About this task:
Extract all records. Keep each one exact.

>>>>>

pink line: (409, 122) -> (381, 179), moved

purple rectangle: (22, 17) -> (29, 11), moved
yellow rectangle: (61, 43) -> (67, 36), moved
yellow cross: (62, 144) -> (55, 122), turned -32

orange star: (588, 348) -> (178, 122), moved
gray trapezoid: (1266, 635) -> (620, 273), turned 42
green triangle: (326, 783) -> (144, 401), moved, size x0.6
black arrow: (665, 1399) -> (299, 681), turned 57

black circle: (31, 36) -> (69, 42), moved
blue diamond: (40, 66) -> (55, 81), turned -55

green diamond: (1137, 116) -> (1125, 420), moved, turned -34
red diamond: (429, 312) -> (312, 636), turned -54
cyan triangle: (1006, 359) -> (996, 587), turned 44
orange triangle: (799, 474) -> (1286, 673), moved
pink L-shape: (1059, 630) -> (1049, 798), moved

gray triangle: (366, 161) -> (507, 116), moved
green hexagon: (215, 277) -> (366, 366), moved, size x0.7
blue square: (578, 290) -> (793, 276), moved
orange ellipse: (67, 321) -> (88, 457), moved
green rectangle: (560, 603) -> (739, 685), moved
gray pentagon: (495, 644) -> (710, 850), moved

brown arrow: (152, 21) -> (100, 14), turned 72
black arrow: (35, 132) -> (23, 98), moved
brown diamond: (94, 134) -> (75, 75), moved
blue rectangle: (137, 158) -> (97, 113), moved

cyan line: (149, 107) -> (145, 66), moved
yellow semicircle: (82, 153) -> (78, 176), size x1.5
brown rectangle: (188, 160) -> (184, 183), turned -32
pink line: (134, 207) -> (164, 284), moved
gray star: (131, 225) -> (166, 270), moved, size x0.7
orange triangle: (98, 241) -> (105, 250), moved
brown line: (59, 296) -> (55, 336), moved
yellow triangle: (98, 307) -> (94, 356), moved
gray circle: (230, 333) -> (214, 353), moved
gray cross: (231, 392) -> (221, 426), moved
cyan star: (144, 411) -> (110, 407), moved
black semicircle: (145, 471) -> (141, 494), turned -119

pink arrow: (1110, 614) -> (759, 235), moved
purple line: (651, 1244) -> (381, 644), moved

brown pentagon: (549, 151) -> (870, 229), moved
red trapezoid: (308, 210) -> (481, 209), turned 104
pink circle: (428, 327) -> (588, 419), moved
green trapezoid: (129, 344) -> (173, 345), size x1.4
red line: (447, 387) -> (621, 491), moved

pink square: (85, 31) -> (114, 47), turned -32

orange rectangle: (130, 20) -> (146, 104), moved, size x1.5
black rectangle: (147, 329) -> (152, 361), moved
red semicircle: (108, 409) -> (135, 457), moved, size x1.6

<<<<<

Written response:
pink line: (409, 122) -> (381, 179), moved

purple rectangle: (22, 17) -> (29, 11), moved
yellow rectangle: (61, 43) -> (67, 36), moved
yellow cross: (62, 144) -> (55, 122), turned -32

orange star: (588, 348) -> (178, 122), moved
gray trapezoid: (1266, 635) -> (620, 273), turned 42
green triangle: (326, 783) -> (144, 401), moved, size x0.6
black arrow: (665, 1399) -> (299, 681), turned 57

black circle: (31, 36) -> (69, 42), moved
blue diamond: (40, 66) -> (55, 81), turned -55

green diamond: (1137, 116) -> (1125, 420), moved, turned -34
red diamond: (429, 312) -> (312, 636), turned -54
cyan triangle: (1006, 359) -> (996, 587), turned 44
orange triangle: (799, 474) -> (1286, 673), moved
pink L-shape: (1059, 630) -> (1049, 798), moved

gray triangle: (366, 161) -> (507, 116), moved
green hexagon: (215, 277) -> (366, 366), moved, size x0.7
blue square: (578, 290) -> (793, 276), moved
orange ellipse: (67, 321) -> (88, 457), moved
green rectangle: (560, 603) -> (739, 685), moved
gray pentagon: (495, 644) -> (710, 850), moved

brown arrow: (152, 21) -> (100, 14), turned 72
black arrow: (35, 132) -> (23, 98), moved
brown diamond: (94, 134) -> (75, 75), moved
blue rectangle: (137, 158) -> (97, 113), moved

cyan line: (149, 107) -> (145, 66), moved
yellow semicircle: (82, 153) -> (78, 176), size x1.5
brown rectangle: (188, 160) -> (184, 183), turned -32
pink line: (134, 207) -> (164, 284), moved
gray star: (131, 225) -> (166, 270), moved, size x0.7
orange triangle: (98, 241) -> (105, 250), moved
brown line: (59, 296) -> (55, 336), moved
yellow triangle: (98, 307) -> (94, 356), moved
gray circle: (230, 333) -> (214, 353), moved
gray cross: (231, 392) -> (221, 426), moved
cyan star: (144, 411) -> (110, 407), moved
black semicircle: (145, 471) -> (141, 494), turned -119

pink arrow: (1110, 614) -> (759, 235), moved
purple line: (651, 1244) -> (381, 644), moved

brown pentagon: (549, 151) -> (870, 229), moved
red trapezoid: (308, 210) -> (481, 209), turned 104
pink circle: (428, 327) -> (588, 419), moved
green trapezoid: (129, 344) -> (173, 345), size x1.4
red line: (447, 387) -> (621, 491), moved

pink square: (85, 31) -> (114, 47), turned -32

orange rectangle: (130, 20) -> (146, 104), moved, size x1.5
black rectangle: (147, 329) -> (152, 361), moved
red semicircle: (108, 409) -> (135, 457), moved, size x1.6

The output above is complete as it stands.